START Data
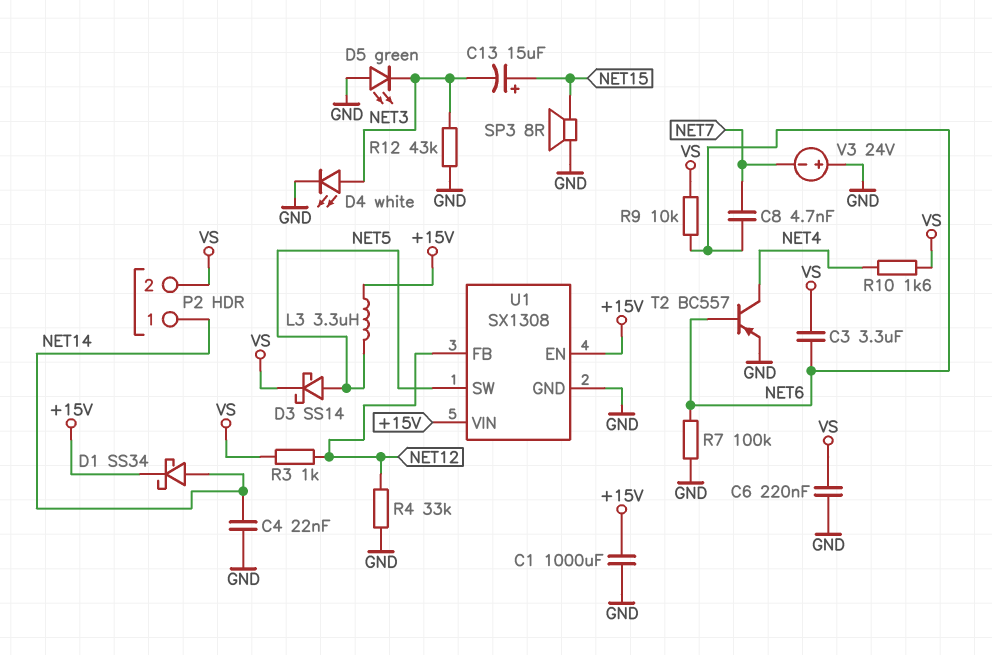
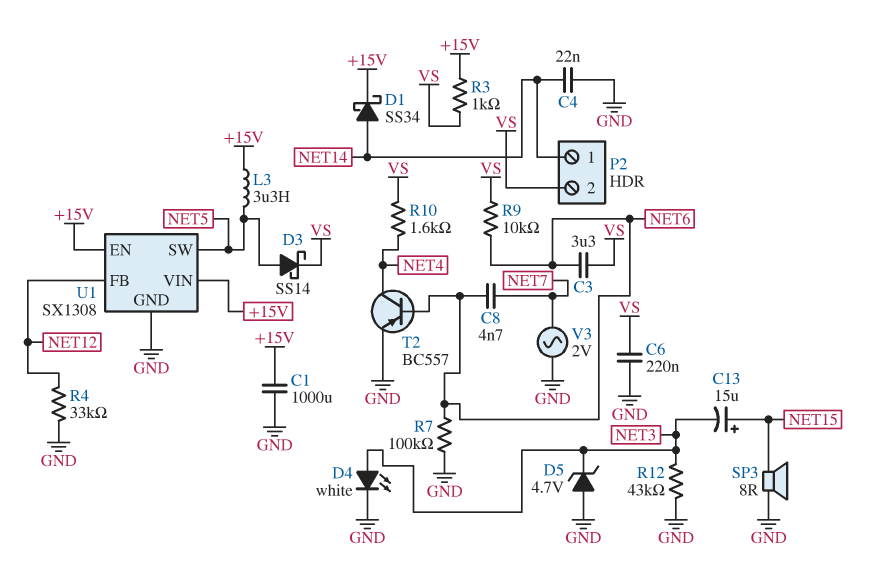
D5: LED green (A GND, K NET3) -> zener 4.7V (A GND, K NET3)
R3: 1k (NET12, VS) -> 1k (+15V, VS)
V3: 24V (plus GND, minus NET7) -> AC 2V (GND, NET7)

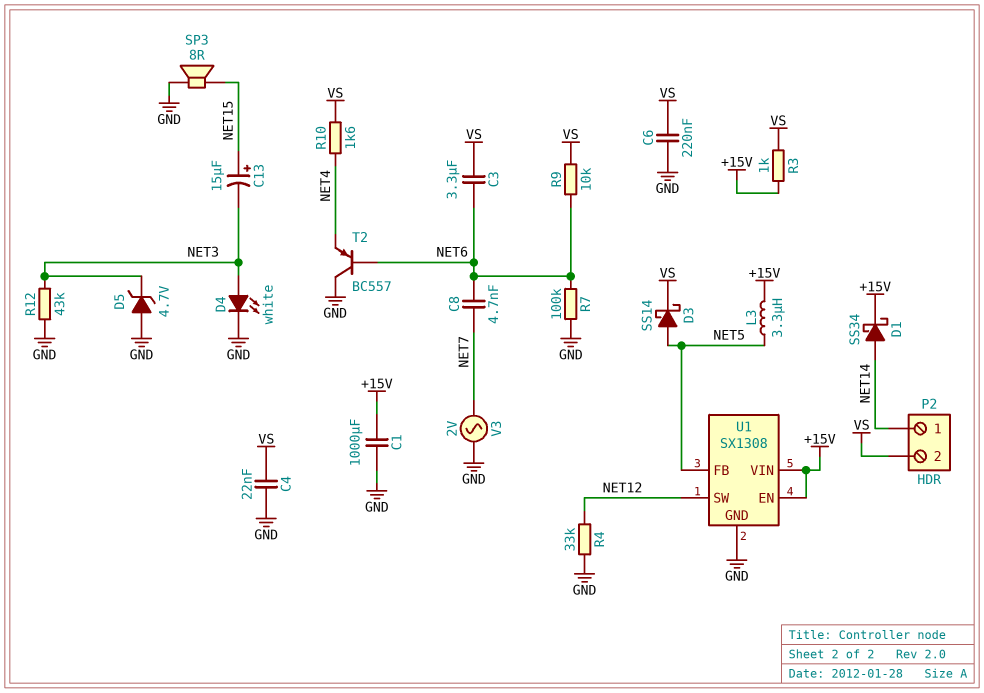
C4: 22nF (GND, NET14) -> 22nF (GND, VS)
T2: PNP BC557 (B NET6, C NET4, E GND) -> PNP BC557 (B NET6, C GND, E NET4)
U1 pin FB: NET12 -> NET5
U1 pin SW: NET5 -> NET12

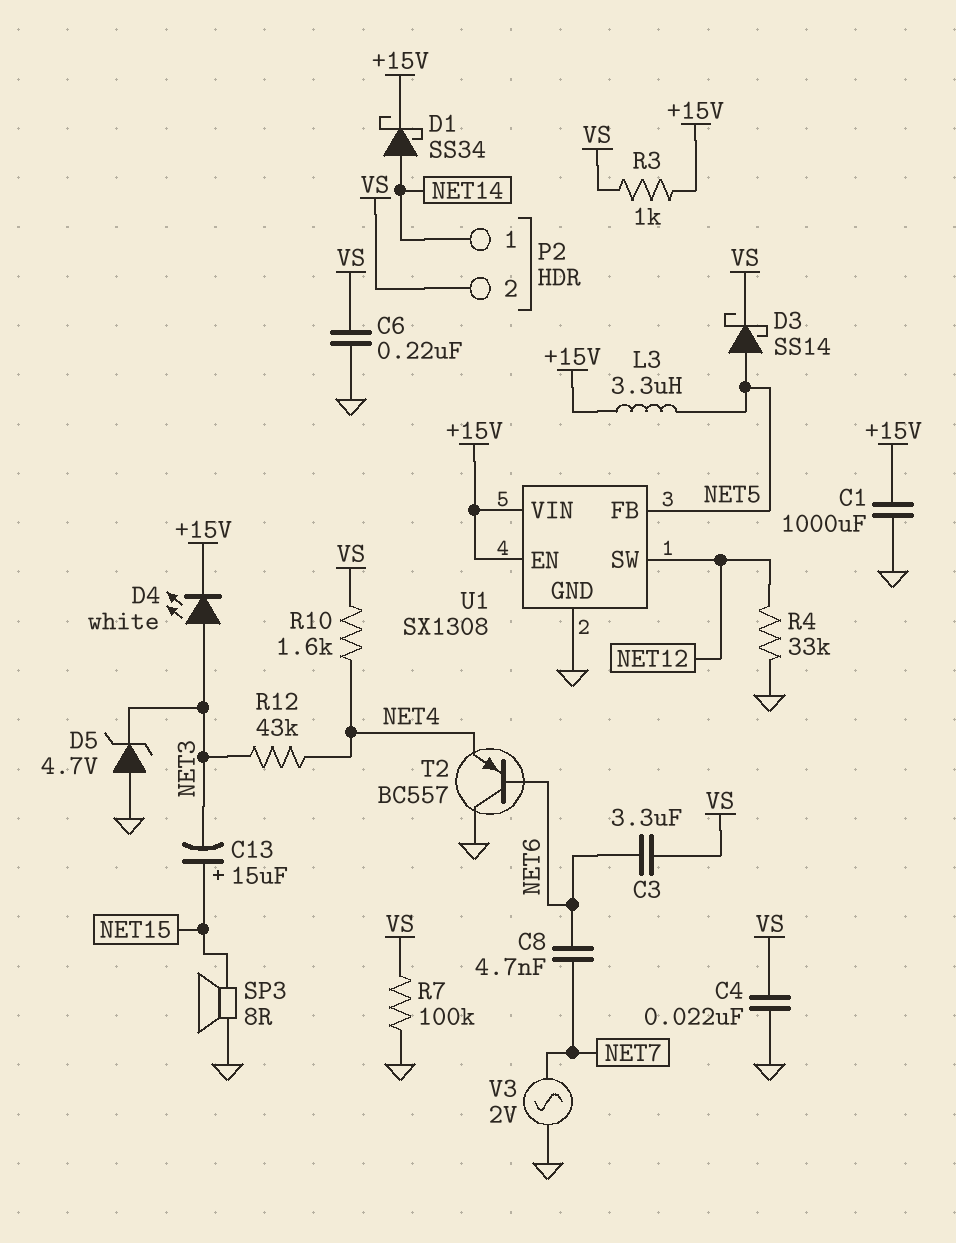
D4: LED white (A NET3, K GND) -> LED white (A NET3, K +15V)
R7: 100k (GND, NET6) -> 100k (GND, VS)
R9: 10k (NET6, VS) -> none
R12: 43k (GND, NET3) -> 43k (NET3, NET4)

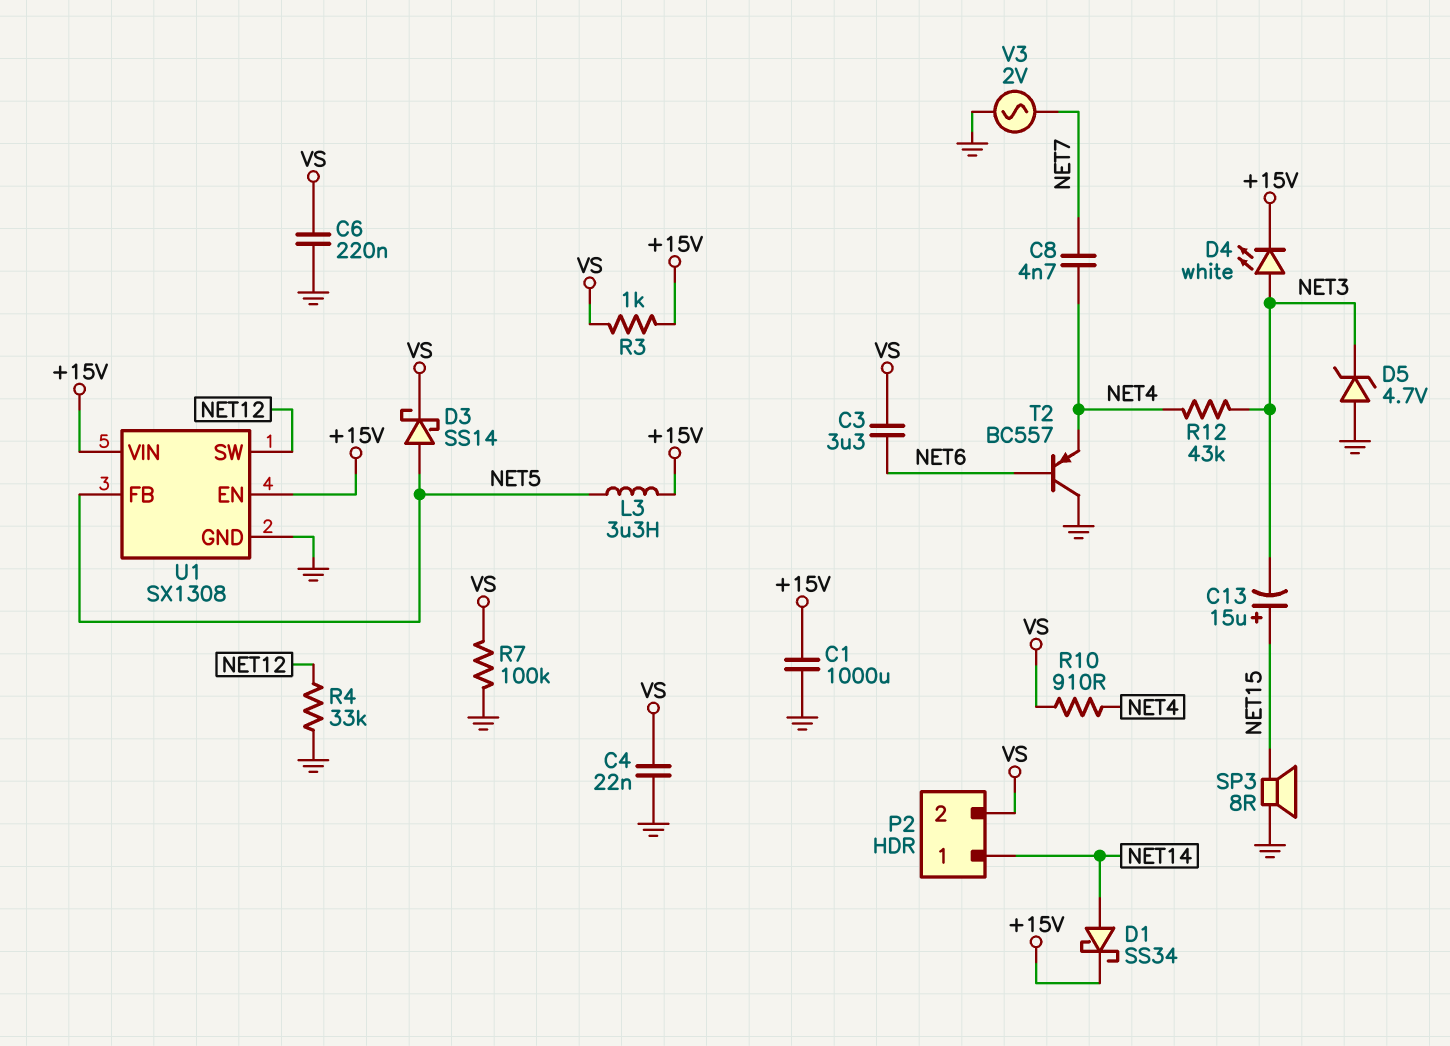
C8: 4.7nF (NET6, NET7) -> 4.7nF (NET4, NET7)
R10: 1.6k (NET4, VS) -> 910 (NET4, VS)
END Data
START Data
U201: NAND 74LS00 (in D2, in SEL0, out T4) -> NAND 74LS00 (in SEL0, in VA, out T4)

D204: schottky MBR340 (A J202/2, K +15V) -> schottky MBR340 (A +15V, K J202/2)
END Data
START Data
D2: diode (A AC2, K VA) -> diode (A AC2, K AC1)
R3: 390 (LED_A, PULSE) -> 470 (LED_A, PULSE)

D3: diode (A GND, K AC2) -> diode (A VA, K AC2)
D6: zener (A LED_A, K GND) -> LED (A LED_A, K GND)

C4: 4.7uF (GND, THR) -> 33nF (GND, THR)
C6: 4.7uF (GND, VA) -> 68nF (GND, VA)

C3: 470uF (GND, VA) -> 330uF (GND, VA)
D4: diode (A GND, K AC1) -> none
END Data
## Try it
Only the lines above from the one with "D5: LED green" to the one with "R7: 100k (GND, NET6) -> 100k (GND, VS)" should be printed, both included and exactly as written; no picture belongs in the copy.

## Reply
D5: LED green (A GND, K NET3) -> zener 4.7V (A GND, K NET3)
R3: 1k (NET12, VS) -> 1k (+15V, VS)
V3: 24V (plus GND, minus NET7) -> AC 2V (GND, NET7)

C4: 22nF (GND, NET14) -> 22nF (GND, VS)
T2: PNP BC557 (B NET6, C NET4, E GND) -> PNP BC557 (B NET6, C GND, E NET4)
U1 pin FB: NET12 -> NET5
U1 pin SW: NET5 -> NET12

D4: LED white (A NET3, K GND) -> LED white (A NET3, K +15V)
R7: 100k (GND, NET6) -> 100k (GND, VS)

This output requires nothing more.